## Task to carry out:
Each line from the one containing "TR3: PNP TIP127" to the end of the entries below is to be set down exactly; the pictures are not.

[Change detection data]
======
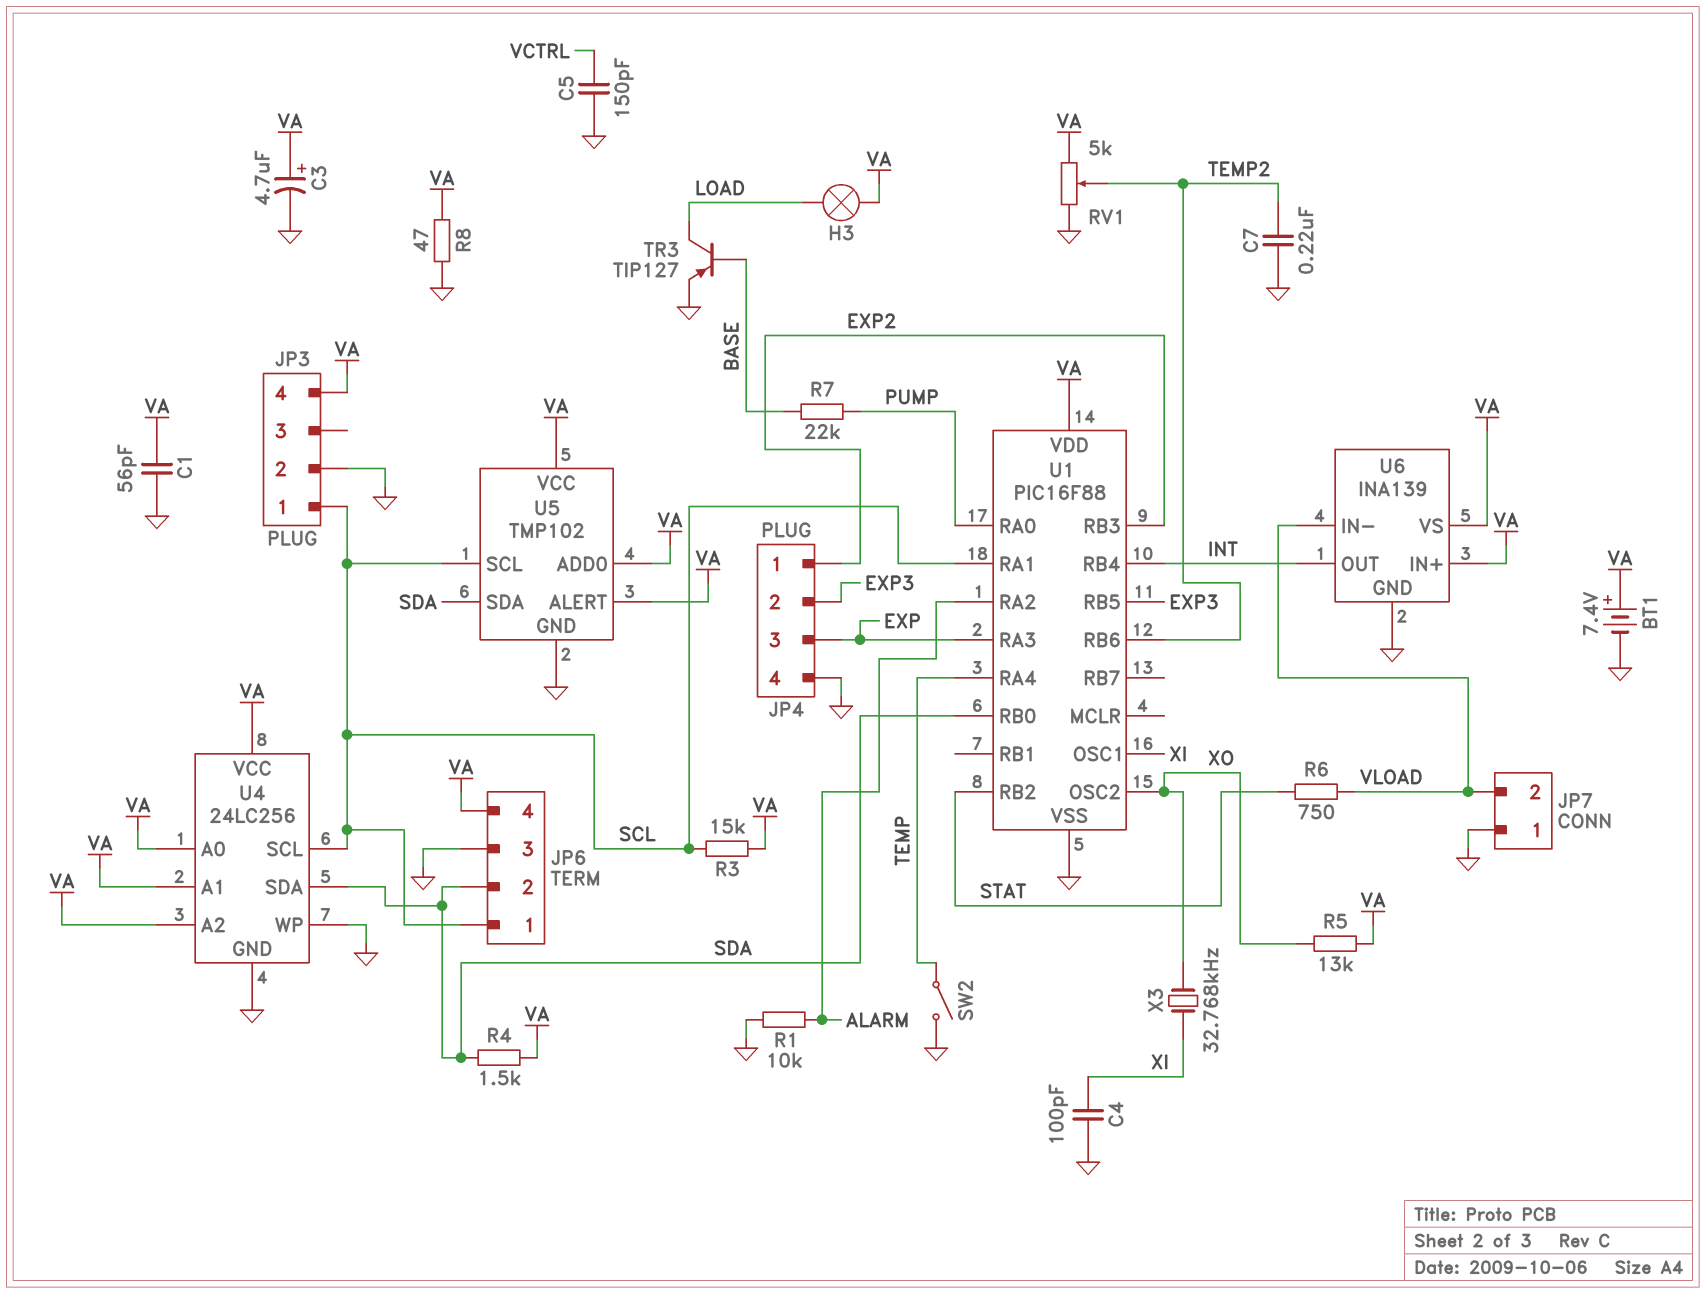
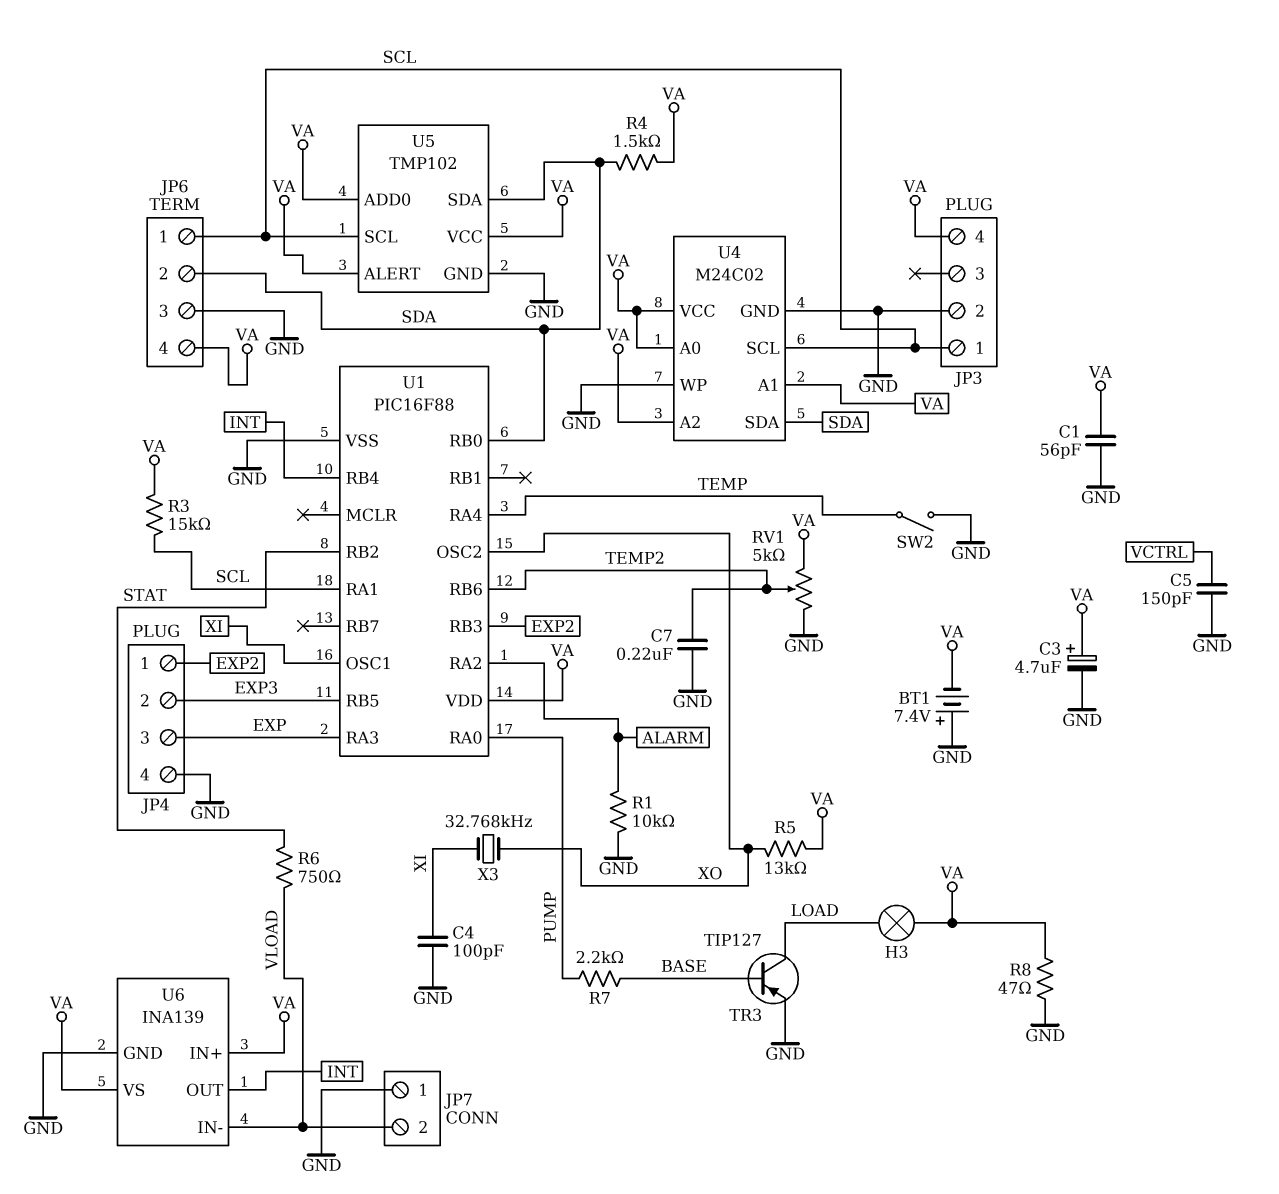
BT1: 7.4V (plus VA, minus GND) -> 7.4V (plus GND, minus VA)
R7: 22k (BASE, PUMP) -> 2.2k (BASE, PUMP)
U4: 24LC256 -> M24C02

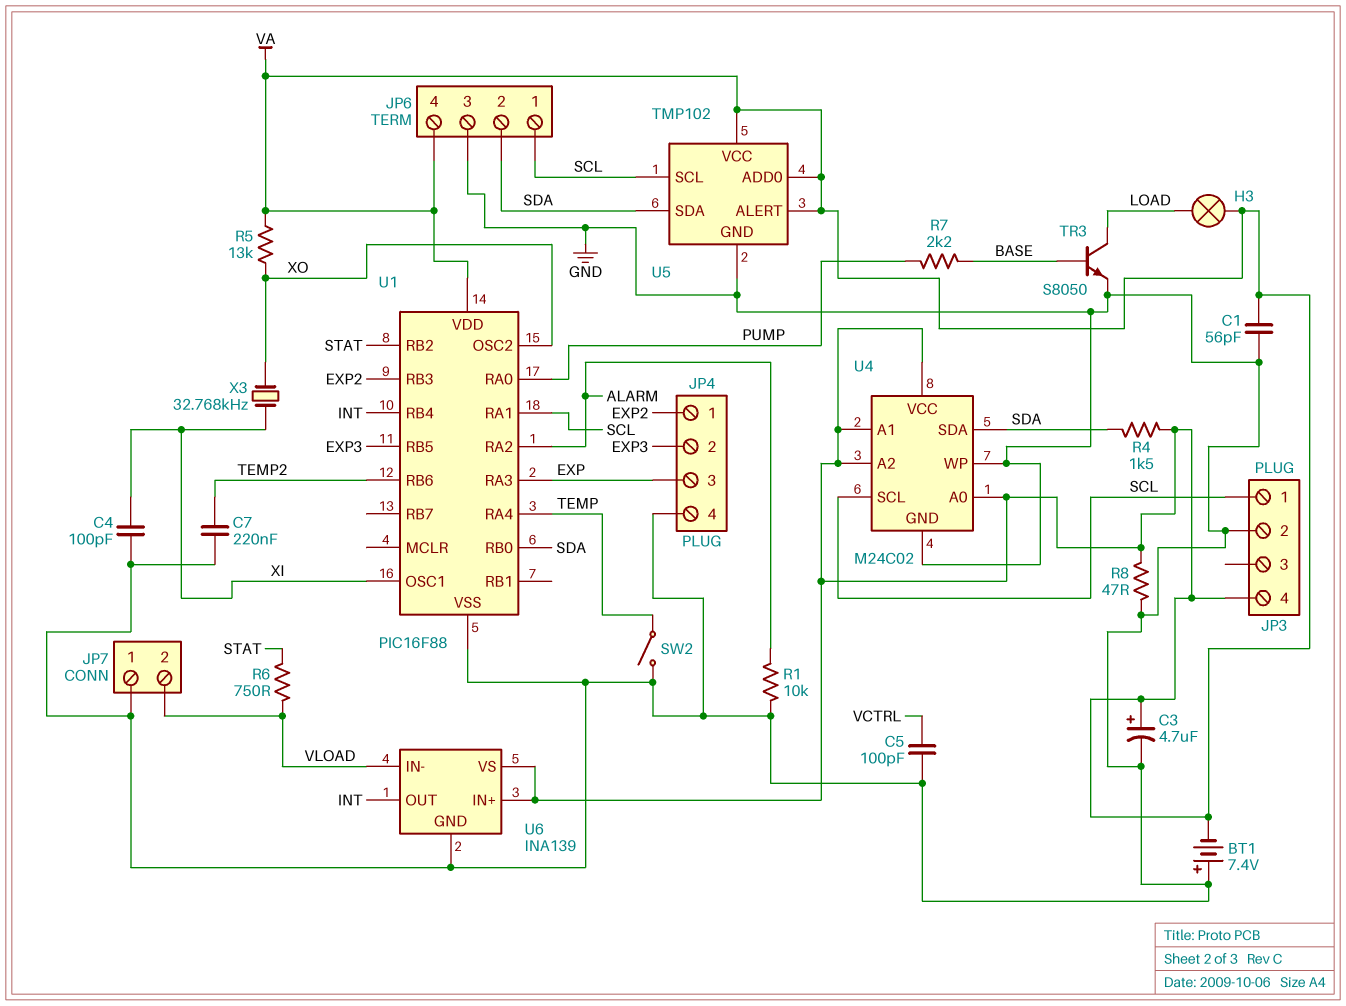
C5: 150pF (GND, VCTRL) -> 100pF (GND, VCTRL)
R3: 15k (SCL, VA) -> none
RV1: 5k (GND, VA, wiper TEMP2) -> none
TR3: PNP TIP127 (B BASE, C LOAD, E GND) -> NPN S8050 (B BASE, C LOAD, E GND)

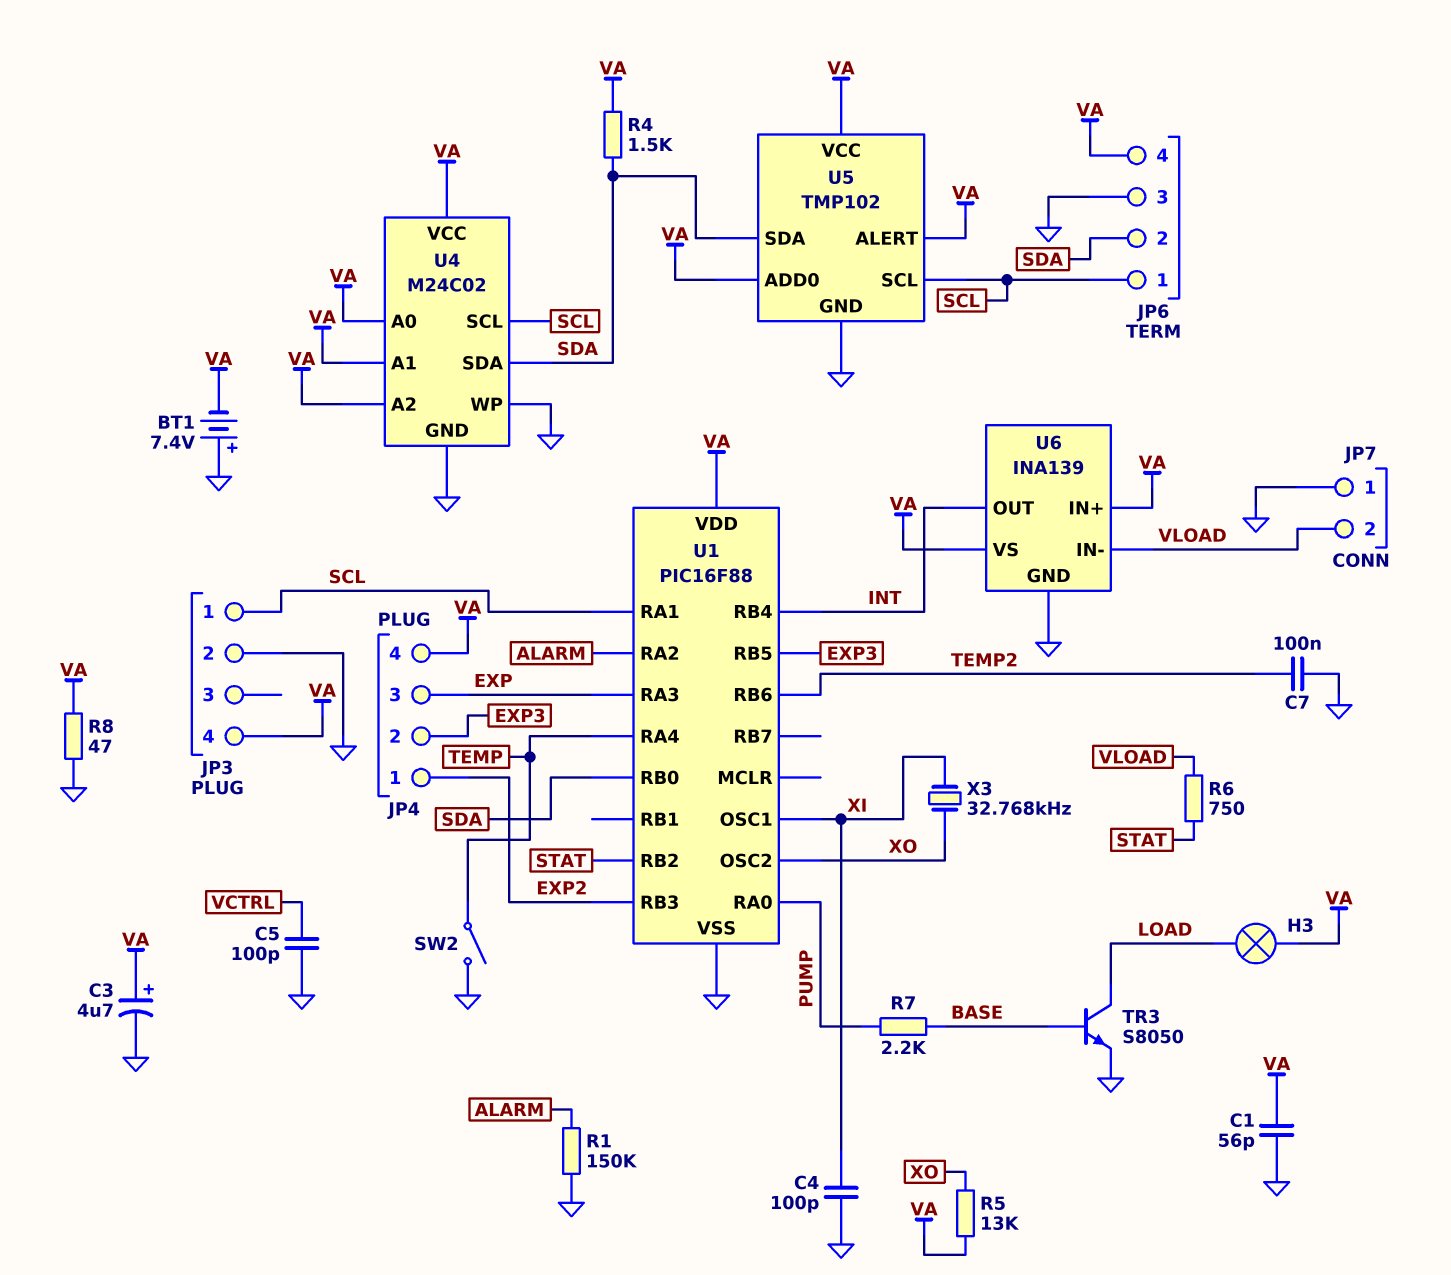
C7: 220nF (GND, TEMP2) -> 100nF (GND, TEMP2)
JP4 pin 4: GND -> VA
R1: 10k (ALARM, GND) -> 150k (ALARM, GND)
======
## Answer to the exercise:
TR3: PNP TIP127 (B BASE, C LOAD, E GND) -> NPN S8050 (B BASE, C LOAD, E GND)

C7: 220nF (GND, TEMP2) -> 100nF (GND, TEMP2)
JP4 pin 4: GND -> VA
R1: 10k (ALARM, GND) -> 150k (ALARM, GND)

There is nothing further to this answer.